==== Data extract ====
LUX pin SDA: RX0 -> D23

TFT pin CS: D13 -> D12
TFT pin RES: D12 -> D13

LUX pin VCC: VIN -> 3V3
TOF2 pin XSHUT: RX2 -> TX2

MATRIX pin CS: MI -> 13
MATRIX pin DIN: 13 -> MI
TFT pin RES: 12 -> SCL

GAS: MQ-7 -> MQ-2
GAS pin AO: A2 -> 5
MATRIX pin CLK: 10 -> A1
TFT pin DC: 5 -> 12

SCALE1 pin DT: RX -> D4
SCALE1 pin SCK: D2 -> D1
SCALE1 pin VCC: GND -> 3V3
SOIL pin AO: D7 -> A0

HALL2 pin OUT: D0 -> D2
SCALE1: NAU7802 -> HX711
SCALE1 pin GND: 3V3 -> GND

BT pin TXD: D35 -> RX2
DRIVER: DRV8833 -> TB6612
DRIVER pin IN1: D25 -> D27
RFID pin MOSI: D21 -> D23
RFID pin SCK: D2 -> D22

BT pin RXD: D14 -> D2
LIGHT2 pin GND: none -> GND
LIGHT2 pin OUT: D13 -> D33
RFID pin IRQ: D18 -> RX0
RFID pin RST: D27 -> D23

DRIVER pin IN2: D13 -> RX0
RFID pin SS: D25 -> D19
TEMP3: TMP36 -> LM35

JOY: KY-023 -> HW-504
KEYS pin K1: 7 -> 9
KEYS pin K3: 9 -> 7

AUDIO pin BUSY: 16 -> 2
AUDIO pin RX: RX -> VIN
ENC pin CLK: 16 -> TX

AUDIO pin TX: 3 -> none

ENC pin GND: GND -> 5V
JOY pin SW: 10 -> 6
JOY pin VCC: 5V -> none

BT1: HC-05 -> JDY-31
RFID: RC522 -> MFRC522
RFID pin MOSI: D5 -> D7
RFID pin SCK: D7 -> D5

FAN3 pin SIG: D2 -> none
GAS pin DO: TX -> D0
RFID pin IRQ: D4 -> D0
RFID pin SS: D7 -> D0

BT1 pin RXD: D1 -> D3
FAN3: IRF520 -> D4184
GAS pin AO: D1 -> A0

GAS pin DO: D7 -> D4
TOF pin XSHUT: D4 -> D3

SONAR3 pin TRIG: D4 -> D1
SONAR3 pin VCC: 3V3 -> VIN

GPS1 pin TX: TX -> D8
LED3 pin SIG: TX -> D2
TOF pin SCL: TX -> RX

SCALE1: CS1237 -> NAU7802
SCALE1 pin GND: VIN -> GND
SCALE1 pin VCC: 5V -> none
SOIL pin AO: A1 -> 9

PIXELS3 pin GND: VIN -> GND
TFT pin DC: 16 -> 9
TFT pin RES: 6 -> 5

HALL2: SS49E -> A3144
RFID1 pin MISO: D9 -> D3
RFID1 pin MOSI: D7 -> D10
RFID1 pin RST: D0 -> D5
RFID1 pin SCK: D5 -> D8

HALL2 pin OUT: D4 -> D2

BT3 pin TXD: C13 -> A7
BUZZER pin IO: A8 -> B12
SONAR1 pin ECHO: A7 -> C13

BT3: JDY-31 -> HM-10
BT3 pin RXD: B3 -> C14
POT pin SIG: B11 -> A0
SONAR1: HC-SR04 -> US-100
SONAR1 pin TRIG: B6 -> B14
====
#### Your goal
Give back, exactly as written, the stretch from the line with "TFT pin DC: 5 -> 12" through the line with "KEYS pin K3: 9 -> 7", and no other lines from the records above.

#### Solution to this problem
TFT pin DC: 5 -> 12

SCALE1 pin DT: RX -> D4
SCALE1 pin SCK: D2 -> D1
SCALE1 pin VCC: GND -> 3V3
SOIL pin AO: D7 -> A0

HALL2 pin OUT: D0 -> D2
SCALE1: NAU7802 -> HX711
SCALE1 pin GND: 3V3 -> GND

BT pin TXD: D35 -> RX2
DRIVER: DRV8833 -> TB6612
DRIVER pin IN1: D25 -> D27
RFID pin MOSI: D21 -> D23
RFID pin SCK: D2 -> D22

BT pin RXD: D14 -> D2
LIGHT2 pin GND: none -> GND
LIGHT2 pin OUT: D13 -> D33
RFID pin IRQ: D18 -> RX0
RFID pin RST: D27 -> D23

DRIVER pin IN2: D13 -> RX0
RFID pin SS: D25 -> D19
TEMP3: TMP36 -> LM35

JOY: KY-023 -> HW-504
KEYS pin K1: 7 -> 9
KEYS pin K3: 9 -> 7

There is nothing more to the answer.